▶ _Problem to work on_: Pick out every line in the records below that contains the word "Find" and copy each of those lines.

______

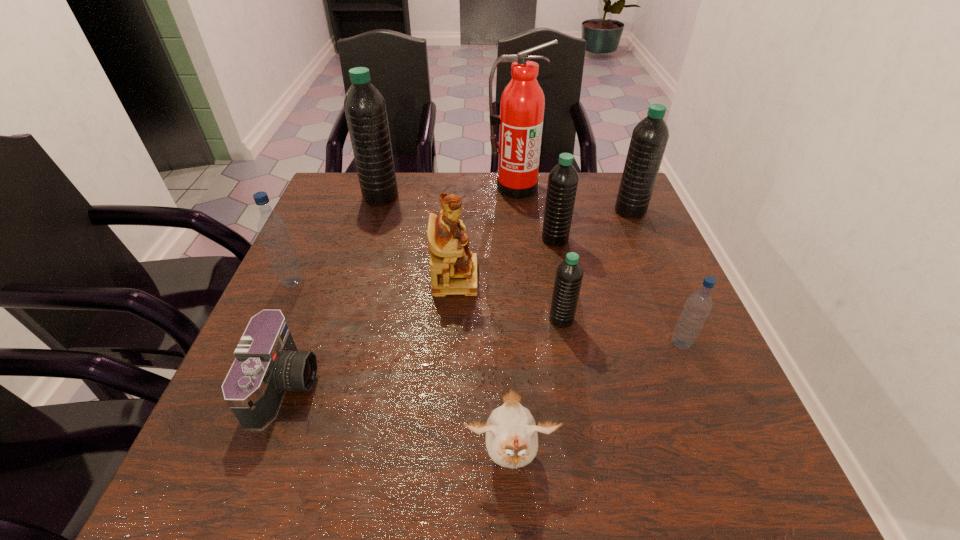
The height and width of the screenshot is (540, 960). I want to click on the smaller blue water bottle, so click(x=698, y=305).

I want to click on the nearer blue water bottle, so click(x=698, y=305).

Find the location of `the seventh farthest object`. the seventh farthest object is located at coordinates (569, 274).

The width and height of the screenshot is (960, 540). In order to click on the fifth farthest water bottle in this screenshot , I will do `click(569, 274)`.

Identify the location of bird. (511, 433).

Find the location of a particular element. The width and height of the screenshot is (960, 540). the second shortest object is located at coordinates (511, 433).

Locate an element on the screen. Image resolution: width=960 pixels, height=540 pixels. camera is located at coordinates (267, 363).

I want to click on the shortest object, so click(267, 363).

This screenshot has width=960, height=540. In order to click on vacant space located on the label side of the fire extinguisher in this screenshot , I will do `click(522, 256)`.

The width and height of the screenshot is (960, 540). In order to click on vacant region located on the left of the tallest water bottle in this screenshot , I will do `click(326, 197)`.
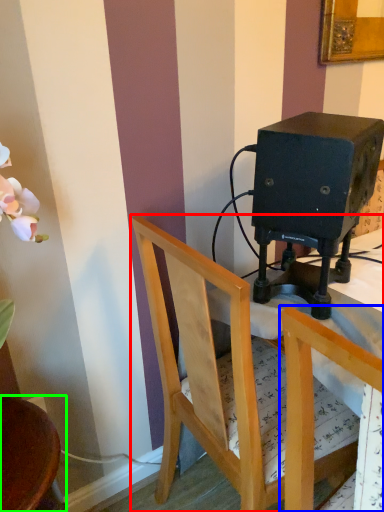
Question: Estimate the real-world distances between objects in this image. Which object is closer to chair (highlighted by a red box), chair (highlighted by a blue box) or chair (highlighted by a green box)?

Choices:
 (A) chair
 (B) chair

Answer: (A)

______

▶ _Answer to the problem_:
Find the location of `the seventh farthest object`. the seventh farthest object is located at coordinates (569, 274).
Find the location of a particular element. The width and height of the screenshot is (960, 540). the second shortest object is located at coordinates (511, 433).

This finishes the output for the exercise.